Exercise brief
If any record holds an image, omit the image and print the rest exactly.

Scene image comparisons
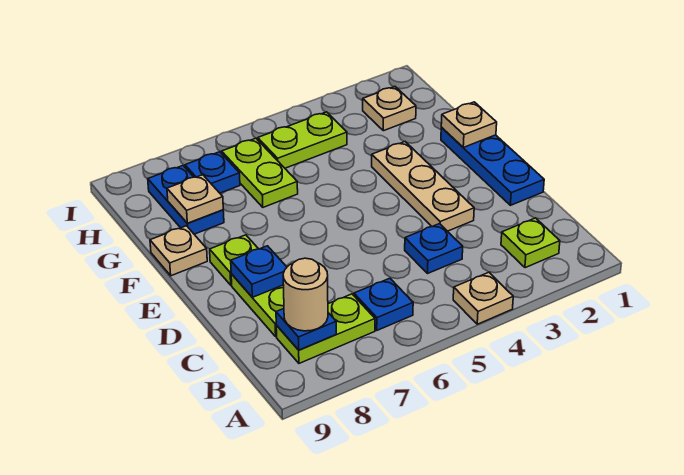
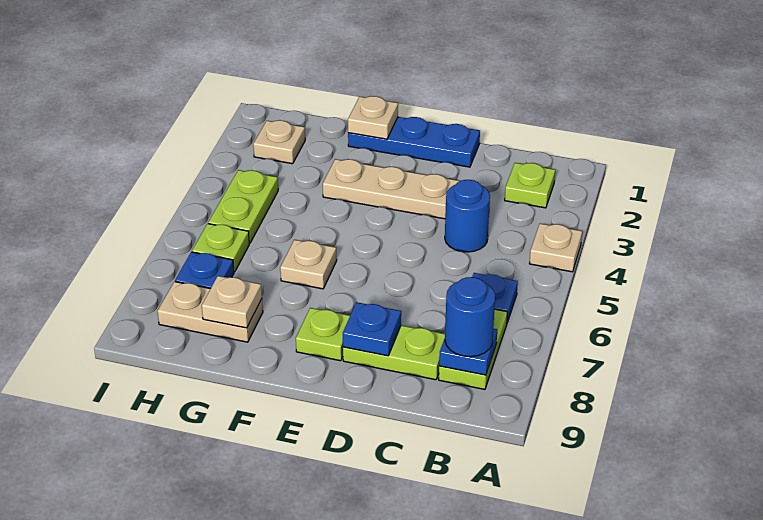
tan round brick B8 level 3 -> blue round brick B8 level 3
blue plate C4 level 1 -> blue round brick C4 level 1
tan plate F9 level 1 -> tan plate F6 level 1
lime plate G6:H6 level 1 -> lime plate H6 level 1
blue plate G8:H8 level 1 -> tan plate G8:H8 level 1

Response to this exercise
tan round brick B8 level 3 -> blue round brick B8 level 3
blue plate C4 level 1 -> blue round brick C4 level 1
tan plate F9 level 1 -> tan plate F6 level 1
lime plate G6:H6 level 1 -> lime plate H6 level 1
blue plate G8:H8 level 1 -> tan plate G8:H8 level 1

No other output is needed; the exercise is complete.